Please copy all of the data that follows exactly, leaving any pictures out.

=== Begin Enclosure ===

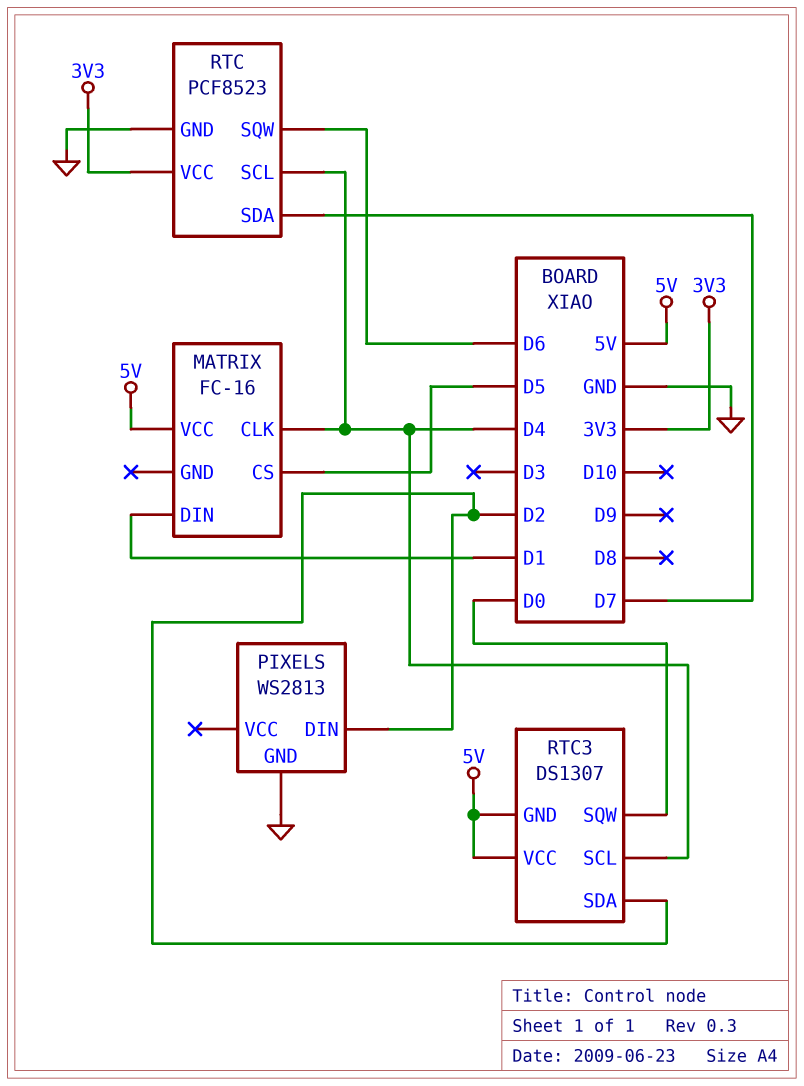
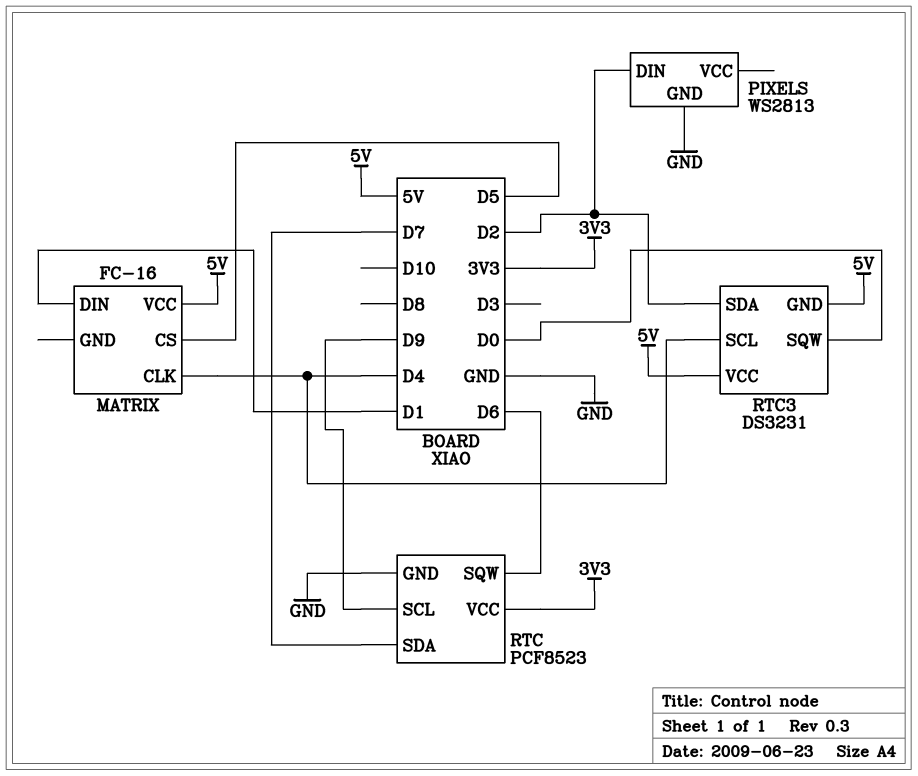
RTC pin SCL: D4 -> D9
RTC3: DS1307 -> DS3231

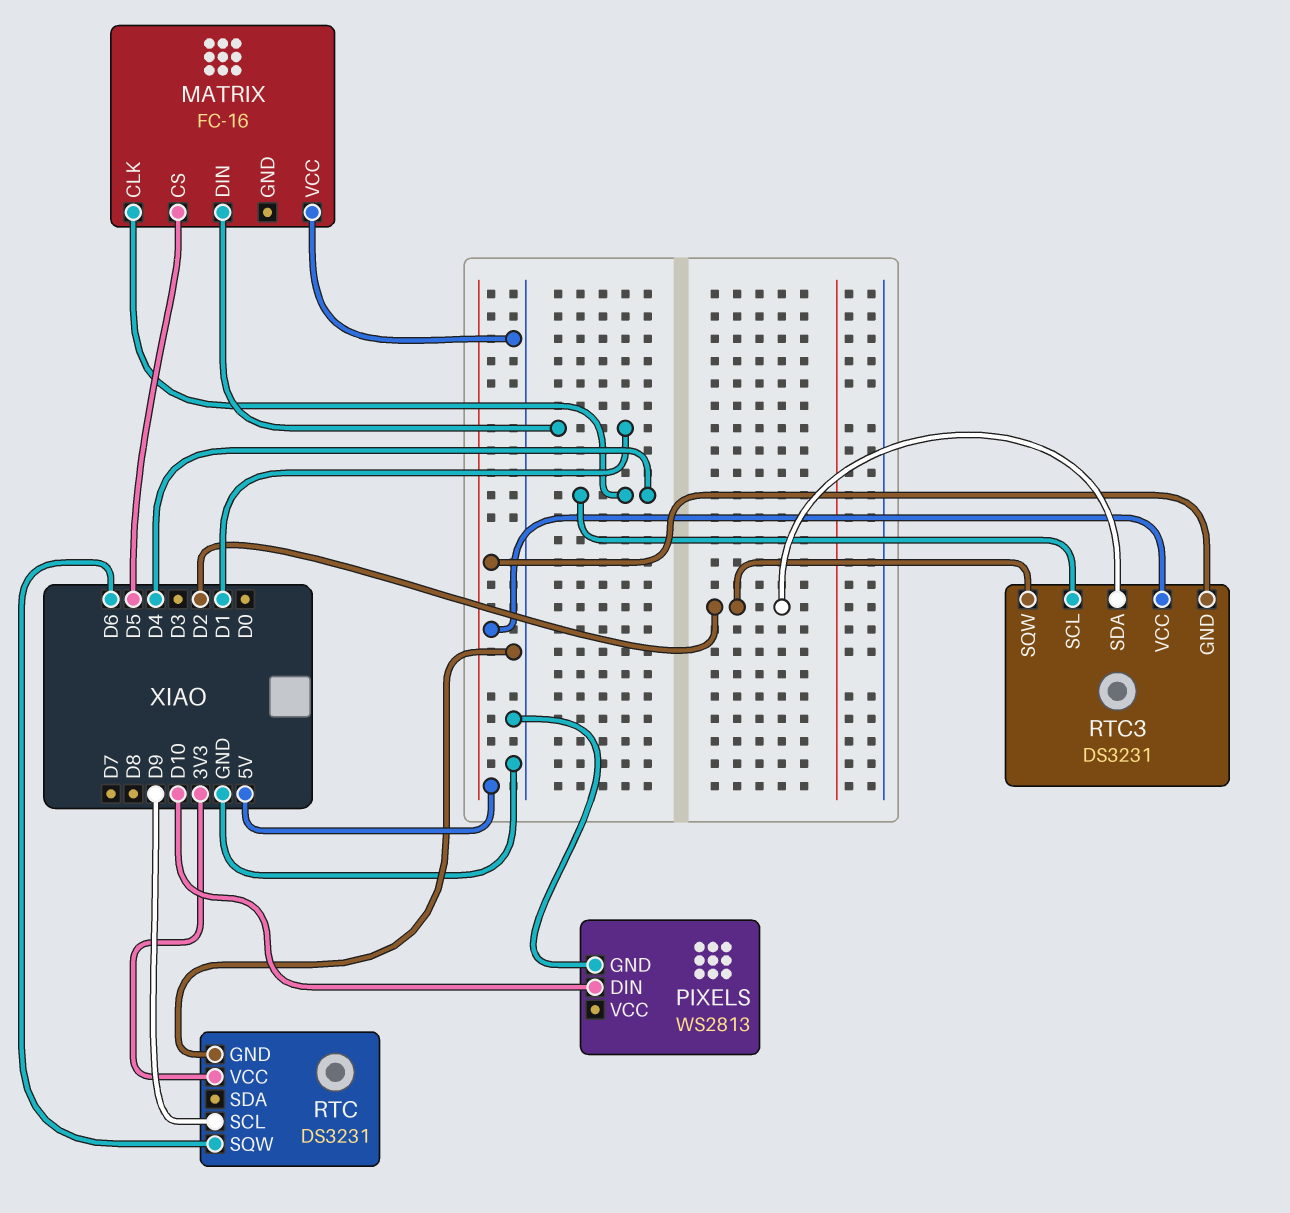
MATRIX pin VCC: 5V -> GND
PIXELS pin DIN: D2 -> D10
RTC: PCF8523 -> DS3231
RTC pin SDA: D7 -> none
RTC3 pin SQW: D0 -> D2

=== End Enclosure ===

— OUTPUT FOR THIS EXERCISE —
RTC pin SCL: D4 -> D9
RTC3: DS1307 -> DS3231

MATRIX pin VCC: 5V -> GND
PIXELS pin DIN: D2 -> D10
RTC: PCF8523 -> DS3231
RTC pin SDA: D7 -> none
RTC3 pin SQW: D0 -> D2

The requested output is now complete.